> THE PROBLEM:
Can you restate the lines of the entries below, word for word, from the first one through the line that includes "SW4: button (COM, U2/PC1)"?

> GIVEN DATA:
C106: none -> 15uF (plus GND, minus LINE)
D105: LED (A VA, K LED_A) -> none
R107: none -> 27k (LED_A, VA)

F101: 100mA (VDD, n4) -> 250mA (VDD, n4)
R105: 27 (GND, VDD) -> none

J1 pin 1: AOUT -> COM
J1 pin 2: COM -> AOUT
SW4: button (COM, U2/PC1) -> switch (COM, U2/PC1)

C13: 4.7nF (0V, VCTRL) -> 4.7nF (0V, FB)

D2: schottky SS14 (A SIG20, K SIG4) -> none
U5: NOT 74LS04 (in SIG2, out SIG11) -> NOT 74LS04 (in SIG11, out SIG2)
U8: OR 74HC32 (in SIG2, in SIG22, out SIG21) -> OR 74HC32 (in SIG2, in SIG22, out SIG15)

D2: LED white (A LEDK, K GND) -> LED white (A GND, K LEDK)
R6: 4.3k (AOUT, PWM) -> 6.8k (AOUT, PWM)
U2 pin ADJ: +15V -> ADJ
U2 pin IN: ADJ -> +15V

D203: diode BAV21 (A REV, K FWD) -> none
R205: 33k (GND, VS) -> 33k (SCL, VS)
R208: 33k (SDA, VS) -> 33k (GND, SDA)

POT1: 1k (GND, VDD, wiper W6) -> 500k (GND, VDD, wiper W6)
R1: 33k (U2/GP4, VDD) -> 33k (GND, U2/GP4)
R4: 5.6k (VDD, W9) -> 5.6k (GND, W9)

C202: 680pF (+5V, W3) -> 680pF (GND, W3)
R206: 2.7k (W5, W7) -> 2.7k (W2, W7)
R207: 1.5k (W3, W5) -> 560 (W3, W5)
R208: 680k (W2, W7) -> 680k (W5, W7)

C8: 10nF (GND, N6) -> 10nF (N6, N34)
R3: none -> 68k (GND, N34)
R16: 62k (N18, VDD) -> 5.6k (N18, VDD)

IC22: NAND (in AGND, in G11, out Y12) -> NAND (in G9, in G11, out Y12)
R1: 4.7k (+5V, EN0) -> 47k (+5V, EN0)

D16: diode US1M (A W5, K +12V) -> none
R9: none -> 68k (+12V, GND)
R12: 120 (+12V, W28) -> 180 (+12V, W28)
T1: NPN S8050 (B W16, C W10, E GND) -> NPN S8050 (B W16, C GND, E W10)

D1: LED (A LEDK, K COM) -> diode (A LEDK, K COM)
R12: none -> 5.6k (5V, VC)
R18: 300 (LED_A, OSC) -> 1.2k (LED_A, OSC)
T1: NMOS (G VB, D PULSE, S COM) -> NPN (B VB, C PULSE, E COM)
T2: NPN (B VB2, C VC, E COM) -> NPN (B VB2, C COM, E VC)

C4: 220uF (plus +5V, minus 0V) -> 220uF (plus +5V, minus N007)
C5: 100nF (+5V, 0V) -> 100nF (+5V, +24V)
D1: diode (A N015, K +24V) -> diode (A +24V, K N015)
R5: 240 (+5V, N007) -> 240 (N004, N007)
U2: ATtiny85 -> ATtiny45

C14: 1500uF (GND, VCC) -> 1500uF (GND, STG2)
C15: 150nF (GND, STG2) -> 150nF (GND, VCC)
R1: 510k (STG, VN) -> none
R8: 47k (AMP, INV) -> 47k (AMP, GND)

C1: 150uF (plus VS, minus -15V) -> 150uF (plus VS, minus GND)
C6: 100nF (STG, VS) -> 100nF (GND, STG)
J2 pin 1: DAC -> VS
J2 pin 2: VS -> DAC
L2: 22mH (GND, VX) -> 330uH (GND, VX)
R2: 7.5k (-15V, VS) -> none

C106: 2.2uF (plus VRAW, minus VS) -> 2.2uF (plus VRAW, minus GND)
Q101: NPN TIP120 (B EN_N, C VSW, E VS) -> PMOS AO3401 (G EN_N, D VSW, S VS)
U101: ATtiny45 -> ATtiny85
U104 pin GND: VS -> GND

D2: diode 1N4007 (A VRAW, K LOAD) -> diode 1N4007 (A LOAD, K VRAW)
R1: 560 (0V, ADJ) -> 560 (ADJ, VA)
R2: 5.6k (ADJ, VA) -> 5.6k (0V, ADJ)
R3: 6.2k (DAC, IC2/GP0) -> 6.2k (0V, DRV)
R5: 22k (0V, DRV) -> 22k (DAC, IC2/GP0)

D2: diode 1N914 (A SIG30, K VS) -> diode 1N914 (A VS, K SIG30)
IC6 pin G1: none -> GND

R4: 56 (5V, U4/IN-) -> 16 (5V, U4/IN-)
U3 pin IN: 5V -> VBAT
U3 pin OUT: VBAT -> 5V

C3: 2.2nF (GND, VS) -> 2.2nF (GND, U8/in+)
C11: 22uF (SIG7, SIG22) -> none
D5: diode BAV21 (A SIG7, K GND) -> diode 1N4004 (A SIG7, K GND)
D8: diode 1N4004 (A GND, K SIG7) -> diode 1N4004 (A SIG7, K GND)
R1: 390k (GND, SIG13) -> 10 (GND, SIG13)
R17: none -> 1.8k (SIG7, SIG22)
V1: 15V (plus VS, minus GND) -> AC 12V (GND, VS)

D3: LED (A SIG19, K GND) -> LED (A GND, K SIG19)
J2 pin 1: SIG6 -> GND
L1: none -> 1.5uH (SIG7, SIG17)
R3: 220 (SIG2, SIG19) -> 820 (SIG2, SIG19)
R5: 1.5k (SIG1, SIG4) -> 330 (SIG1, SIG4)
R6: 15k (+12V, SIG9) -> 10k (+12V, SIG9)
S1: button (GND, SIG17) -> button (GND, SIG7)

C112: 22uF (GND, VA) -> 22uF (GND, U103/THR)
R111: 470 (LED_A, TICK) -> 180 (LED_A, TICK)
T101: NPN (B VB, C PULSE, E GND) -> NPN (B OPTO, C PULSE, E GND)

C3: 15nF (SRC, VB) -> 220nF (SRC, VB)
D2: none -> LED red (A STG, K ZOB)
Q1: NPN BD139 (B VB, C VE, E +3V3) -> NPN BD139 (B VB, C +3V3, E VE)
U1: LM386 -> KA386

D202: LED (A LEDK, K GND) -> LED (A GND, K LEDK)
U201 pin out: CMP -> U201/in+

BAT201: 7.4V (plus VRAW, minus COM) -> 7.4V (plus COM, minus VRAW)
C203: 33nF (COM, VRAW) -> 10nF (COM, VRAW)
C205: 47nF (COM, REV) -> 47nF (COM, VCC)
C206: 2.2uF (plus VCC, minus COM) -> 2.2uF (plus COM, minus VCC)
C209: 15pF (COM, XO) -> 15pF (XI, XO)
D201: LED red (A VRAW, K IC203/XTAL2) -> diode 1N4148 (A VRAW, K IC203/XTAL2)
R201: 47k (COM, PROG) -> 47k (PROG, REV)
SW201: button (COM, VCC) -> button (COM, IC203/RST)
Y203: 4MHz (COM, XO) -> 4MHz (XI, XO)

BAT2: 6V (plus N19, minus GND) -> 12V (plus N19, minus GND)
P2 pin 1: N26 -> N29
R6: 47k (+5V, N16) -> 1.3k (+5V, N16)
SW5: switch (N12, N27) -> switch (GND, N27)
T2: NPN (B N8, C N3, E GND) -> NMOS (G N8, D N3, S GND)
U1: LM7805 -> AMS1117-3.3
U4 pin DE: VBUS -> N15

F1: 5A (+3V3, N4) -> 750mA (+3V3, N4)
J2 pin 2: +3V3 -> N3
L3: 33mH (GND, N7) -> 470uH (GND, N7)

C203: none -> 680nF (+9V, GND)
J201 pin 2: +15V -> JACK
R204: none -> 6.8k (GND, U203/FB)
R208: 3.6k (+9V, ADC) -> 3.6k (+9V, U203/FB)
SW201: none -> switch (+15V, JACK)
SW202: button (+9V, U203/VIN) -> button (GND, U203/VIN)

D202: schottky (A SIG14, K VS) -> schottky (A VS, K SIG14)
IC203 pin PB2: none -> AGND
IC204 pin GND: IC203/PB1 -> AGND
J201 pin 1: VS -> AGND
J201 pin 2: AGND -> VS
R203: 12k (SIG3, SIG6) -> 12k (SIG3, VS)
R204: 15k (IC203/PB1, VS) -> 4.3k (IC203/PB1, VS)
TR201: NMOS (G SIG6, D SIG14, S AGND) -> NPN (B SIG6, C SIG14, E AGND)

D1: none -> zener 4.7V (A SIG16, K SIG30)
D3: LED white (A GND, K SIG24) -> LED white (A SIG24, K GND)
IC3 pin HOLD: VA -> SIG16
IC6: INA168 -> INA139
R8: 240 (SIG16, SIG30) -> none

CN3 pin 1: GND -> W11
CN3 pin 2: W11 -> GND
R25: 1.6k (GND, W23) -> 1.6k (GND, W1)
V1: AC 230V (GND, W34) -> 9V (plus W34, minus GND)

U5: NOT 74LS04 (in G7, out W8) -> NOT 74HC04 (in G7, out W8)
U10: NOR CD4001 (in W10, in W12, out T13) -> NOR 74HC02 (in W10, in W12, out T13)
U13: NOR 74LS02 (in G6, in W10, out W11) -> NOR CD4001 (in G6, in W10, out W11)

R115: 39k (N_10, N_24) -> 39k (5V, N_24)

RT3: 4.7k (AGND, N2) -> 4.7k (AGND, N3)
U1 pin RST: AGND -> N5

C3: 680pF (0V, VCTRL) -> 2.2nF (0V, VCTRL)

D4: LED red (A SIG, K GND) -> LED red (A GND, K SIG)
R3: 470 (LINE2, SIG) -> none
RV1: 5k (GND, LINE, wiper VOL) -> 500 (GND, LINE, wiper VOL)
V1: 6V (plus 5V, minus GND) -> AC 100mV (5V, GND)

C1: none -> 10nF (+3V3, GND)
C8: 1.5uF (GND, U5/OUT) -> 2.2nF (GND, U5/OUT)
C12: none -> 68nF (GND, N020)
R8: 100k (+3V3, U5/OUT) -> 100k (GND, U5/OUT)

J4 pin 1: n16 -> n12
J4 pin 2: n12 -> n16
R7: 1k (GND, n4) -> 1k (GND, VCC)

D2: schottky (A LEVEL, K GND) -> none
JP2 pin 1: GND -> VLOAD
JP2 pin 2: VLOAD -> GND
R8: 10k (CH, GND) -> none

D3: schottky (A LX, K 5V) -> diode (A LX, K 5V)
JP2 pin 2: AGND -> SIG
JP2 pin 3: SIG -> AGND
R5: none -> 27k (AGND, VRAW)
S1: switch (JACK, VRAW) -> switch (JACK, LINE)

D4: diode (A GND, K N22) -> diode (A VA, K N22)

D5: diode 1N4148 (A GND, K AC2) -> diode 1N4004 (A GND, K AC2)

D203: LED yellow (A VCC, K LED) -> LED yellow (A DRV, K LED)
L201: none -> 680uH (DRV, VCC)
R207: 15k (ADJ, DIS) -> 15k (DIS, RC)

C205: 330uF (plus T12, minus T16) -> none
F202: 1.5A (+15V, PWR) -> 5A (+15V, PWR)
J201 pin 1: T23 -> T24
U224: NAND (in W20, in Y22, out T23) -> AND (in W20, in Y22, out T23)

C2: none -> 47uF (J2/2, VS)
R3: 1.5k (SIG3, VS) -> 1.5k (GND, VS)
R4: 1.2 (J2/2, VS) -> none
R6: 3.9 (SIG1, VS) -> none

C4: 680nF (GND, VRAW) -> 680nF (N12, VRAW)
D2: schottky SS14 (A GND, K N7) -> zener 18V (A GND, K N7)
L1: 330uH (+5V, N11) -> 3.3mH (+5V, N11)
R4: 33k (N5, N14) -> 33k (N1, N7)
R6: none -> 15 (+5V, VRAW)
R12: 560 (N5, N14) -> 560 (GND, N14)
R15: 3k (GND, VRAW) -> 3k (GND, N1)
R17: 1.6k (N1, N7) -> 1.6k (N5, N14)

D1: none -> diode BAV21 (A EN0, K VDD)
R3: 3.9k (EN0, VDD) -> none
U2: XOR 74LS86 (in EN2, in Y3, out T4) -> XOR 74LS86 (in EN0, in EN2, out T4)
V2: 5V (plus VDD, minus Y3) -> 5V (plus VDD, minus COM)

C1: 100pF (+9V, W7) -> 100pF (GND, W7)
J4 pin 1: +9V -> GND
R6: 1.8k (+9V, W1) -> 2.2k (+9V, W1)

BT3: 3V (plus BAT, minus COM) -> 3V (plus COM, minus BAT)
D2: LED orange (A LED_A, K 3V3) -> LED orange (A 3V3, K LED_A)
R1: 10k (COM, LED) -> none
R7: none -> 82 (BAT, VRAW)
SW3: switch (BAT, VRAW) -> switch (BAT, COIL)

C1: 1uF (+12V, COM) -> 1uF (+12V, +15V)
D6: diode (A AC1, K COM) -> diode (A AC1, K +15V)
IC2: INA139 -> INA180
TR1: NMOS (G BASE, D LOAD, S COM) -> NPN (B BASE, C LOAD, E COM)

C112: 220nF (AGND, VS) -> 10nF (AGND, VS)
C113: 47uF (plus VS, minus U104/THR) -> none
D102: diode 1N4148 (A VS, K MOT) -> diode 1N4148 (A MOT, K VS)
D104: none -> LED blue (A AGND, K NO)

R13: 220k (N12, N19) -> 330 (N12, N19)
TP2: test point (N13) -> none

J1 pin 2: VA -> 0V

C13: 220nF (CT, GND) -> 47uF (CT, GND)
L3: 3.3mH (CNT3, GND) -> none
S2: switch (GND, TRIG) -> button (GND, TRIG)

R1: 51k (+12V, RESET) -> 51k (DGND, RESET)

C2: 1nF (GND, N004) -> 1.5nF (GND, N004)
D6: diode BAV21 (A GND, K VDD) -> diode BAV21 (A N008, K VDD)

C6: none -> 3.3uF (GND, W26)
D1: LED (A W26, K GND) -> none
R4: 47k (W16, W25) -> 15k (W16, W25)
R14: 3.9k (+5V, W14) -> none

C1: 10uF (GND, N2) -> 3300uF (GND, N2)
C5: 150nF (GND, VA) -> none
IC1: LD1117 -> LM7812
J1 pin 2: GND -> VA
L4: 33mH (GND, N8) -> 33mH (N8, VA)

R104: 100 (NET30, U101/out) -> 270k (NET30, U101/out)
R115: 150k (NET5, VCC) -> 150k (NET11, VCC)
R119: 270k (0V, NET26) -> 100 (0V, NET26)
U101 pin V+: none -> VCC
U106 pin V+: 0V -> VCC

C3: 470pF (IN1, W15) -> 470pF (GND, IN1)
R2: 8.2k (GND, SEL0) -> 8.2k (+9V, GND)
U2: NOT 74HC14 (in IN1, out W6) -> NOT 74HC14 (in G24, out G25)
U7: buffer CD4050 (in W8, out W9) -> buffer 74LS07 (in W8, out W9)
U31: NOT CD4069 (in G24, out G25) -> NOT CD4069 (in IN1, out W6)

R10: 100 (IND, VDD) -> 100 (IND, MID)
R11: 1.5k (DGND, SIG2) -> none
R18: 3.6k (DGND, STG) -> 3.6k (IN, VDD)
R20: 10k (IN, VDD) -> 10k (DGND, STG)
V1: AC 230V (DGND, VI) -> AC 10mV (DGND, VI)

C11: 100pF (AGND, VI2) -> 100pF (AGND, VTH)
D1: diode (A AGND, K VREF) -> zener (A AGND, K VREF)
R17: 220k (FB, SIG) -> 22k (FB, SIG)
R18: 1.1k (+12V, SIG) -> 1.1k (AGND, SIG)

> WRITTEN RESPONSE:
C106: none -> 15uF (plus GND, minus LINE)
D105: LED (A VA, K LED_A) -> none
R107: none -> 27k (LED_A, VA)

F101: 100mA (VDD, n4) -> 250mA (VDD, n4)
R105: 27 (GND, VDD) -> none

J1 pin 1: AOUT -> COM
J1 pin 2: COM -> AOUT
SW4: button (COM, U2/PC1) -> switch (COM, U2/PC1)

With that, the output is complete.